* _WHAT THE EXERCISE ASKS_:
Return the data exactly, with all pictures removed.

-.-.-

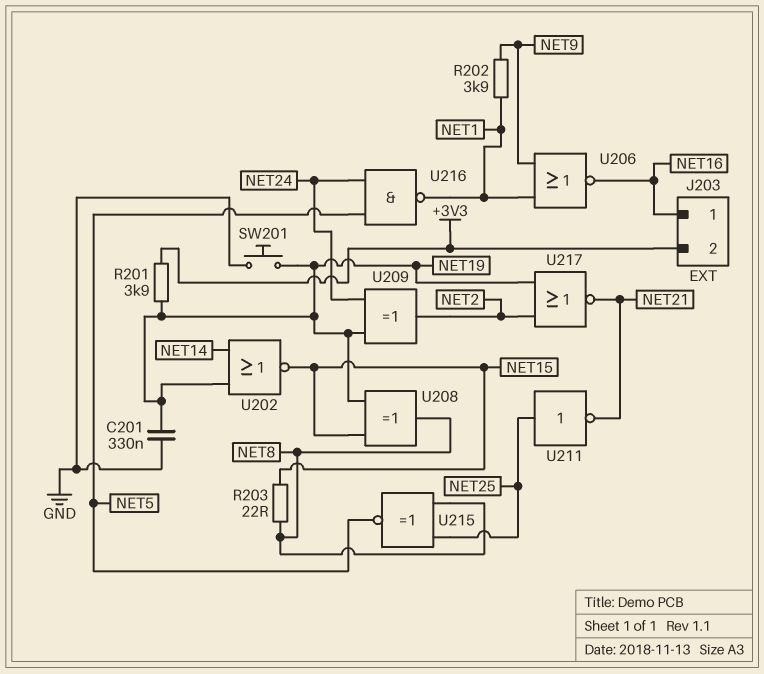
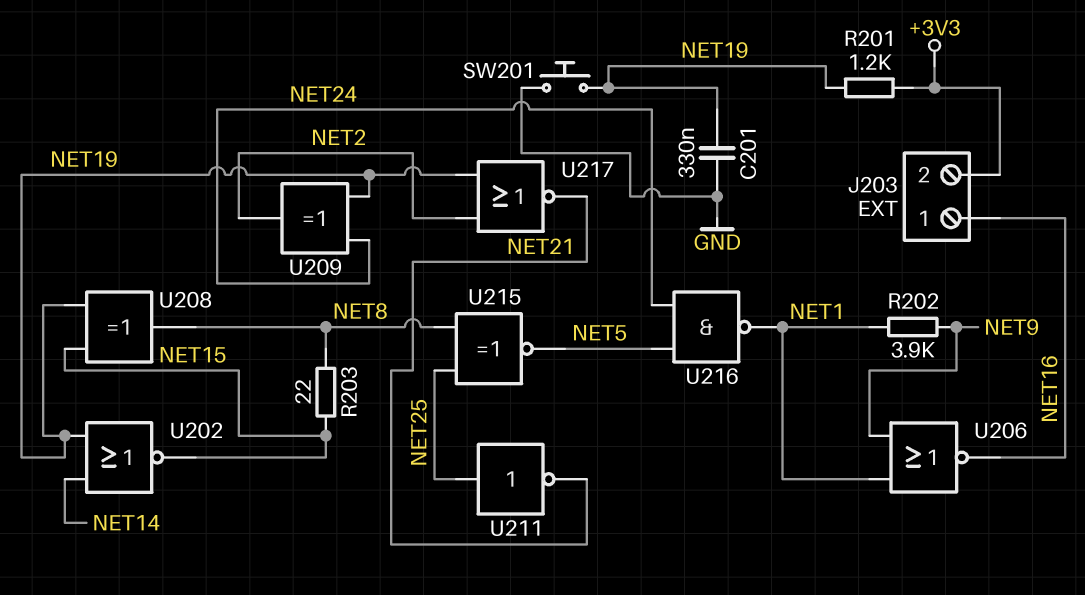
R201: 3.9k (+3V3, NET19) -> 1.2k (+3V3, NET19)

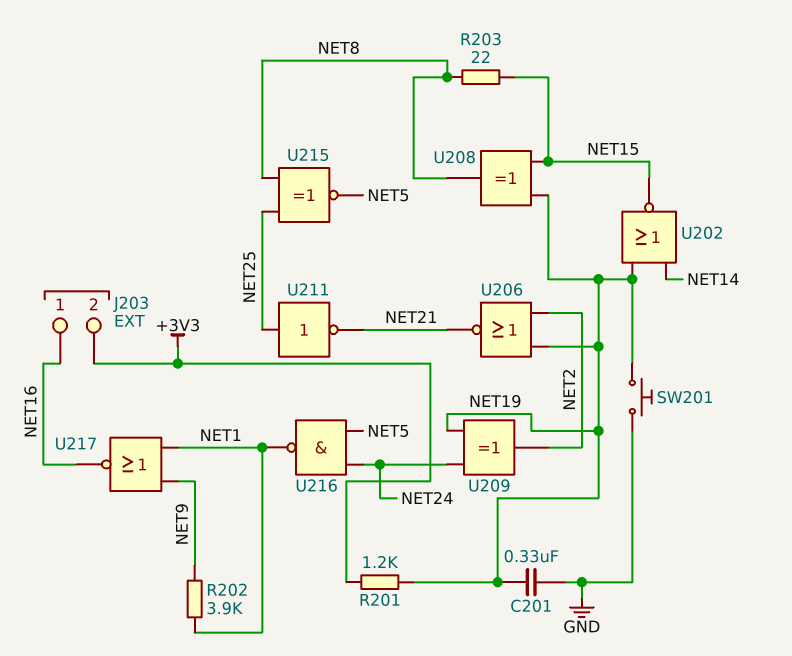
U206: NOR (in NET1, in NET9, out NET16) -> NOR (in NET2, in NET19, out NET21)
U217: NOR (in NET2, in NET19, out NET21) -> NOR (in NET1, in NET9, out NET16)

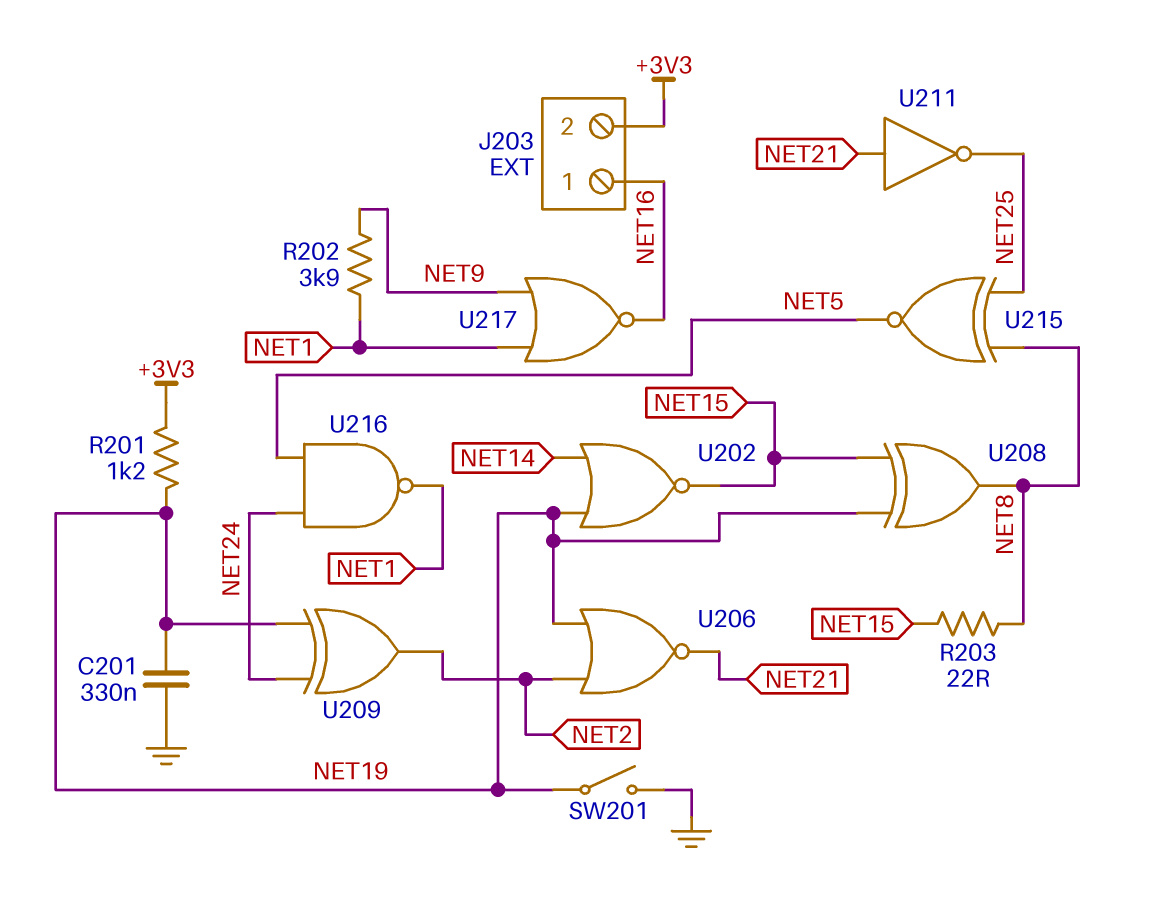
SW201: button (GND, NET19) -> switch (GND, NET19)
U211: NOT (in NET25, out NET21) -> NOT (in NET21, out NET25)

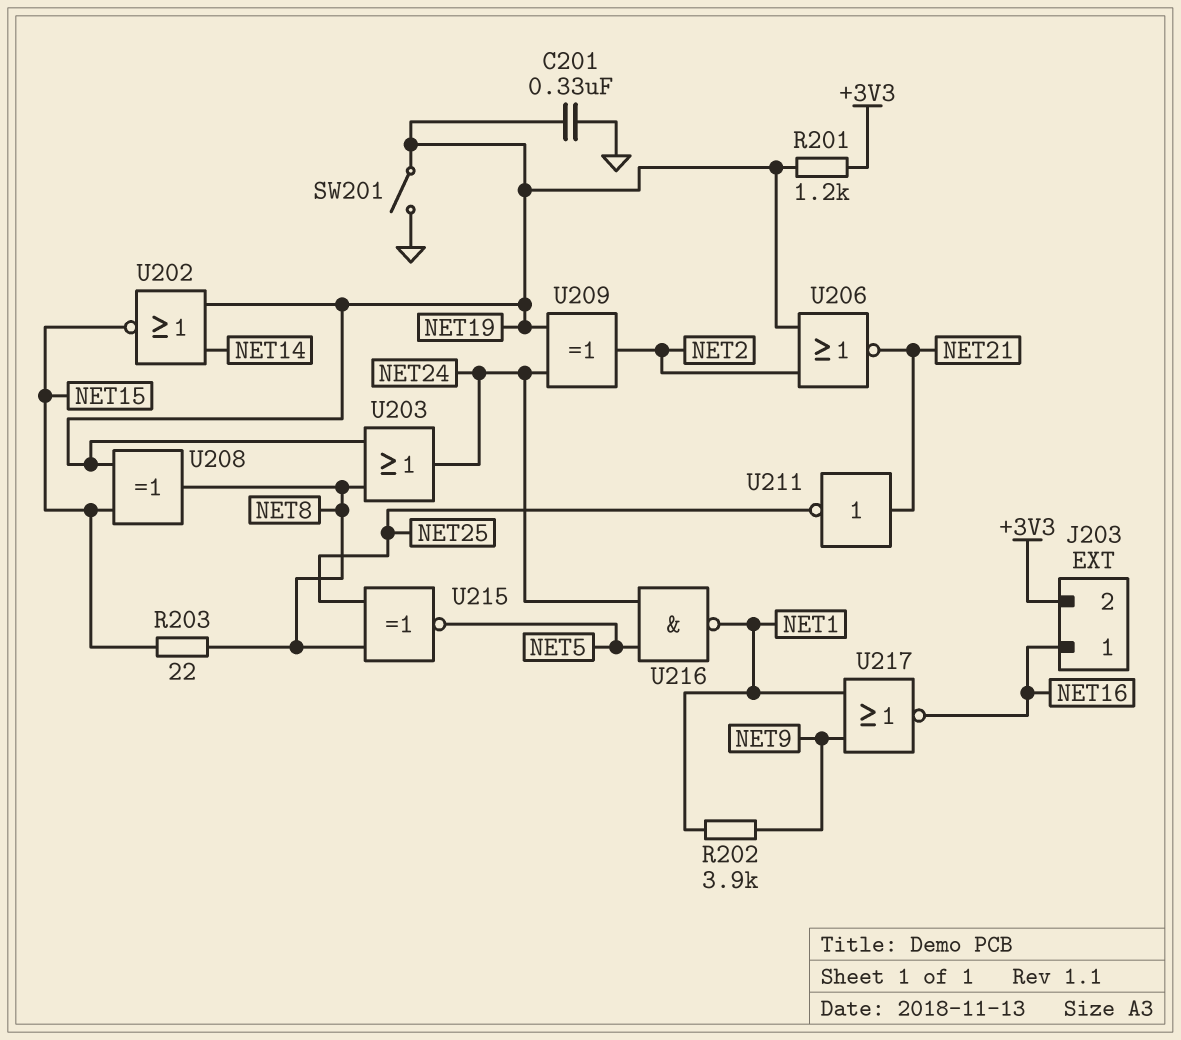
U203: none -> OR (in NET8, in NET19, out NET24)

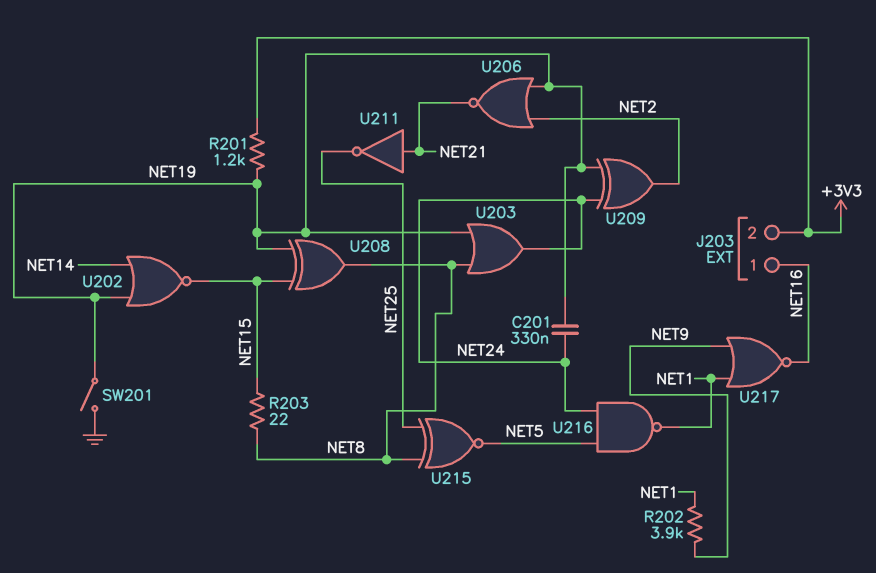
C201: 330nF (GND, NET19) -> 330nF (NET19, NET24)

-.-.-

* _ANSWER TO THE PROBLEM_:
R201: 3.9k (+3V3, NET19) -> 1.2k (+3V3, NET19)

U206: NOR (in NET1, in NET9, out NET16) -> NOR (in NET2, in NET19, out NET21)
U217: NOR (in NET2, in NET19, out NET21) -> NOR (in NET1, in NET9, out NET16)

SW201: button (GND, NET19) -> switch (GND, NET19)
U211: NOT (in NET25, out NET21) -> NOT (in NET21, out NET25)

U203: none -> OR (in NET8, in NET19, out NET24)

C201: 330nF (GND, NET19) -> 330nF (NET19, NET24)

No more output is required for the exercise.